→ WORK TO BE COMPLETED
Reproduce the listing below word for word, with no pictures.

→ GIVEN RECORDS
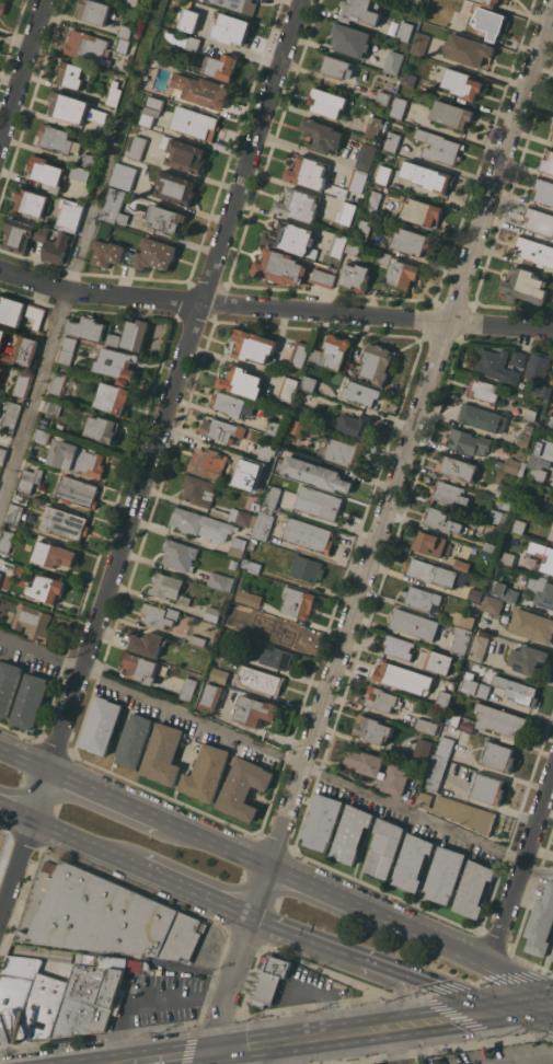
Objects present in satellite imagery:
building: (131, 2)
building: (490, 3)
building: (414, 4)
building: (239, 5)
building: (3, 7)
building: (93, 11)
building: (361, 11)
building: (189, 20)
building: (490, 22)
building: (232, 29)
building: (124, 31)
building: (405, 31)
building: (351, 39)
building: (193, 43)
building: (421, 43)
building: (122, 45)
building: (87, 47)
building: (468, 50)
building: (394, 62)
building: (221, 66)
building: (339, 66)
road: (21, 72)
building: (73, 74)
building: (387, 77)
building: (408, 79)
building: (462, 83)
building: (202, 90)
building: (114, 93)
building: (383, 97)
building: (328, 102)
building: (68, 107)
building: (399, 107)
building: (96, 114)
building: (452, 114)
building: (147, 120)
building: (193, 122)
building: (373, 126)
building: (552, 131)
building: (322, 135)
building: (56, 139)
building: (392, 141)
building: (438, 146)
building: (137, 148)
building: (184, 154)
building: (365, 156)
building: (88, 160)
building: (548, 162)
building: (308, 172)
building: (48, 173)
building: (79, 174)
building: (383, 175)
building: (123, 176)
building: (427, 176)
building: (357, 181)
building: (176, 188)
building: (543, 191)
building: (31, 201)
building: (372, 202)
building: (298, 205)
building: (115, 207)
building: (421, 211)
building: (346, 213)
building: (71, 215)
building: (166, 221)
building: (539, 221)
building: (363, 232)
building: (23, 234)
building: (292, 238)
building: (412, 242)
building: (338, 245)
building: (58, 247)
building: (106, 247)
building: (353, 248)
building: (534, 252)
road: (80, 253)
building: (156, 253)
building: (384, 258)
building: (280, 268)
building: (403, 273)
building: (355, 276)
building: (323, 278)
building: (525, 286)
building: (11, 310)
road: (275, 310)
building: (36, 315)
building: (88, 328)
building: (136, 334)
building: (2, 337)
building: (113, 339)
building: (254, 345)
building: (24, 350)
building: (67, 350)
building: (334, 352)
building: (300, 354)
building: (518, 358)
building: (377, 363)
building: (118, 364)
building: (497, 366)
building: (538, 366)
building: (0, 369)
building: (242, 381)
building: (22, 383)
building: (58, 383)
building: (309, 383)
building: (289, 389)
building: (483, 390)
building: (542, 390)
building: (361, 393)
building: (113, 397)
building: (229, 403)
building: (0, 407)
building: (52, 407)
building: (249, 407)
building: (302, 412)
building: (530, 414)
building: (11, 415)
building: (480, 417)
building: (550, 422)
building: (354, 426)
building: (298, 427)
building: (103, 428)
building: (274, 428)
building: (223, 429)
building: (41, 436)
building: (523, 439)
building: (470, 442)
building: (547, 450)
building: (267, 451)
building: (345, 452)
building: (2, 453)
building: (78, 458)
road: (151, 462)
building: (210, 463)
building: (512, 465)
building: (457, 467)
building: (539, 468)
building: (259, 469)
building: (316, 474)
building: (29, 480)
building: (199, 490)
building: (503, 490)
building: (78, 491)
building: (448, 492)
building: (272, 495)
road: (391, 501)
building: (319, 503)
building: (16, 514)
building: (236, 516)
building: (495, 516)
building: (442, 520)
building: (264, 522)
building: (64, 523)
building: (200, 524)
building: (517, 526)
building: (551, 533)
building: (308, 534)
building: (6, 540)
building: (253, 541)
building: (429, 543)
building: (237, 546)
building: (489, 546)
building: (54, 554)
building: (179, 555)
building: (508, 558)
building: (548, 558)
building: (233, 564)
building: (461, 565)
building: (252, 566)
building: (6, 567)
building: (307, 569)
building: (431, 571)
building: (221, 580)
building: (166, 585)
building: (46, 587)
building: (541, 591)
building: (475, 594)
building: (510, 594)
building: (249, 598)
building: (421, 598)
building: (184, 600)
building: (297, 602)
building: (491, 604)
building: (213, 614)
building: (160, 615)
building: (239, 618)
building: (464, 620)
building: (33, 621)
building: (414, 624)
building: (531, 625)
building: (255, 633)
building: (286, 633)
road: (406, 635)
building: (198, 640)
building: (461, 640)
building: (148, 643)
building: (399, 647)
building: (478, 648)
building: (225, 651)
building: (267, 652)
building: (527, 659)
building: (439, 661)
building: (140, 668)
building: (219, 675)
building: (403, 677)
building: (262, 680)
building: (8, 685)
building: (474, 686)
building: (188, 688)
building: (517, 690)
building: (211, 696)
building: (444, 696)
building: (382, 699)
building: (30, 700)
building: (255, 710)
building: (453, 719)
building: (501, 722)
building: (101, 725)
building: (426, 725)
building: (373, 729)
building: (134, 740)
building: (444, 746)
building: (422, 749)
building: (163, 754)
road: (277, 754)
building: (497, 756)
road: (25, 758)
building: (380, 771)
building: (435, 771)
building: (206, 773)
building: (244, 787)
building: (486, 788)
road: (107, 794)
building: (459, 811)
road: (16, 814)
building: (322, 821)
building: (351, 833)
power substation: (0, 837)
road: (83, 843)
road: (218, 843)
building: (384, 848)
building: (412, 862)
road: (522, 873)
building: (445, 874)
building: (474, 888)
road: (320, 889)
road: (193, 891)
building: (110, 917)
building: (541, 923)
road: (307, 937)
road: (429, 938)
building: (552, 957)
building: (552, 959)
road: (117, 964)
building: (271, 980)
road: (513, 984)
road: (397, 988)
road: (447, 988)
building: (15, 993)
building: (88, 1000)
road: (148, 1001)
road: (544, 1001)
traffic signals: (536, 1003)
road: (544, 1004)
building: (42, 1007)
road: (544, 1007)
road: (464, 1014)
road: (219, 1026)
road: (316, 1037)
road: (395, 1044)
road: (226, 1050)
road: (242, 1056)
road: (170, 1058)
road: (527, 1059)
road: (153, 1062)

→ PROBLEM SOLUTION
Objects present in satellite imagery:
building: (131, 2)
building: (490, 3)
building: (414, 4)
building: (239, 5)
building: (3, 7)
building: (93, 11)
building: (361, 11)
building: (189, 20)
building: (490, 22)
building: (232, 29)
building: (124, 31)
building: (405, 31)
building: (351, 39)
building: (193, 43)
building: (421, 43)
building: (122, 45)
building: (87, 47)
building: (468, 50)
building: (394, 62)
building: (221, 66)
building: (339, 66)
road: (21, 72)
building: (73, 74)
building: (387, 77)
building: (408, 79)
building: (462, 83)
building: (202, 90)
building: (114, 93)
building: (383, 97)
building: (328, 102)
building: (68, 107)
building: (399, 107)
building: (96, 114)
building: (452, 114)
building: (147, 120)
building: (193, 122)
building: (373, 126)
building: (552, 131)
building: (322, 135)
building: (56, 139)
building: (392, 141)
building: (438, 146)
building: (137, 148)
building: (184, 154)
building: (365, 156)
building: (88, 160)
building: (548, 162)
building: (308, 172)
building: (48, 173)
building: (79, 174)
building: (383, 175)
building: (123, 176)
building: (427, 176)
building: (357, 181)
building: (176, 188)
building: (543, 191)
building: (31, 201)
building: (372, 202)
building: (298, 205)
building: (115, 207)
building: (421, 211)
building: (346, 213)
building: (71, 215)
building: (166, 221)
building: (539, 221)
building: (363, 232)
building: (23, 234)
building: (292, 238)
building: (412, 242)
building: (338, 245)
building: (58, 247)
building: (106, 247)
building: (353, 248)
building: (534, 252)
road: (80, 253)
building: (156, 253)
building: (384, 258)
building: (280, 268)
building: (403, 273)
building: (355, 276)
building: (323, 278)
building: (525, 286)
building: (11, 310)
road: (275, 310)
building: (36, 315)
building: (88, 328)
building: (136, 334)
building: (2, 337)
building: (113, 339)
building: (254, 345)
building: (24, 350)
building: (67, 350)
building: (334, 352)
building: (300, 354)
building: (518, 358)
building: (377, 363)
building: (118, 364)
building: (497, 366)
building: (538, 366)
building: (0, 369)
building: (242, 381)
building: (22, 383)
building: (58, 383)
building: (309, 383)
building: (289, 389)
building: (483, 390)
building: (542, 390)
building: (361, 393)
building: (113, 397)
building: (229, 403)
building: (0, 407)
building: (52, 407)
building: (249, 407)
building: (302, 412)
building: (530, 414)
building: (11, 415)
building: (480, 417)
building: (550, 422)
building: (354, 426)
building: (298, 427)
building: (103, 428)
building: (274, 428)
building: (223, 429)
building: (41, 436)
building: (523, 439)
building: (470, 442)
building: (547, 450)
building: (267, 451)
building: (345, 452)
building: (2, 453)
building: (78, 458)
road: (151, 462)
building: (210, 463)
building: (512, 465)
building: (457, 467)
building: (539, 468)
building: (259, 469)
building: (316, 474)
building: (29, 480)
building: (199, 490)
building: (503, 490)
building: (78, 491)
building: (448, 492)
building: (272, 495)
road: (391, 501)
building: (319, 503)
building: (16, 514)
building: (236, 516)
building: (495, 516)
building: (442, 520)
building: (264, 522)
building: (64, 523)
building: (200, 524)
building: (517, 526)
building: (551, 533)
building: (308, 534)
building: (6, 540)
building: (253, 541)
building: (429, 543)
building: (237, 546)
building: (489, 546)
building: (54, 554)
building: (179, 555)
building: (508, 558)
building: (548, 558)
building: (233, 564)
building: (461, 565)
building: (252, 566)
building: (6, 567)
building: (307, 569)
building: (431, 571)
building: (221, 580)
building: (166, 585)
building: (46, 587)
building: (541, 591)
building: (475, 594)
building: (510, 594)
building: (249, 598)
building: (421, 598)
building: (184, 600)
building: (297, 602)
building: (491, 604)
building: (213, 614)
building: (160, 615)
building: (239, 618)
building: (464, 620)
building: (33, 621)
building: (414, 624)
building: (531, 625)
building: (255, 633)
building: (286, 633)
road: (406, 635)
building: (198, 640)
building: (461, 640)
building: (148, 643)
building: (399, 647)
building: (478, 648)
building: (225, 651)
building: (267, 652)
building: (527, 659)
building: (439, 661)
building: (140, 668)
building: (219, 675)
building: (403, 677)
building: (262, 680)
building: (8, 685)
building: (474, 686)
building: (188, 688)
building: (517, 690)
building: (211, 696)
building: (444, 696)
building: (382, 699)
building: (30, 700)
building: (255, 710)
building: (453, 719)
building: (501, 722)
building: (101, 725)
building: (426, 725)
building: (373, 729)
building: (134, 740)
building: (444, 746)
building: (422, 749)
building: (163, 754)
road: (277, 754)
building: (497, 756)
road: (25, 758)
building: (380, 771)
building: (435, 771)
building: (206, 773)
building: (244, 787)
building: (486, 788)
road: (107, 794)
building: (459, 811)
road: (16, 814)
building: (322, 821)
building: (351, 833)
power substation: (0, 837)
road: (83, 843)
road: (218, 843)
building: (384, 848)
building: (412, 862)
road: (522, 873)
building: (445, 874)
building: (474, 888)
road: (320, 889)
road: (193, 891)
building: (110, 917)
building: (541, 923)
road: (307, 937)
road: (429, 938)
building: (552, 957)
building: (552, 959)
road: (117, 964)
building: (271, 980)
road: (513, 984)
road: (397, 988)
road: (447, 988)
building: (15, 993)
building: (88, 1000)
road: (148, 1001)
road: (544, 1001)
traffic signals: (536, 1003)
road: (544, 1004)
building: (42, 1007)
road: (544, 1007)
road: (464, 1014)
road: (219, 1026)
road: (316, 1037)
road: (395, 1044)
road: (226, 1050)
road: (242, 1056)
road: (170, 1058)
road: (527, 1059)
road: (153, 1062)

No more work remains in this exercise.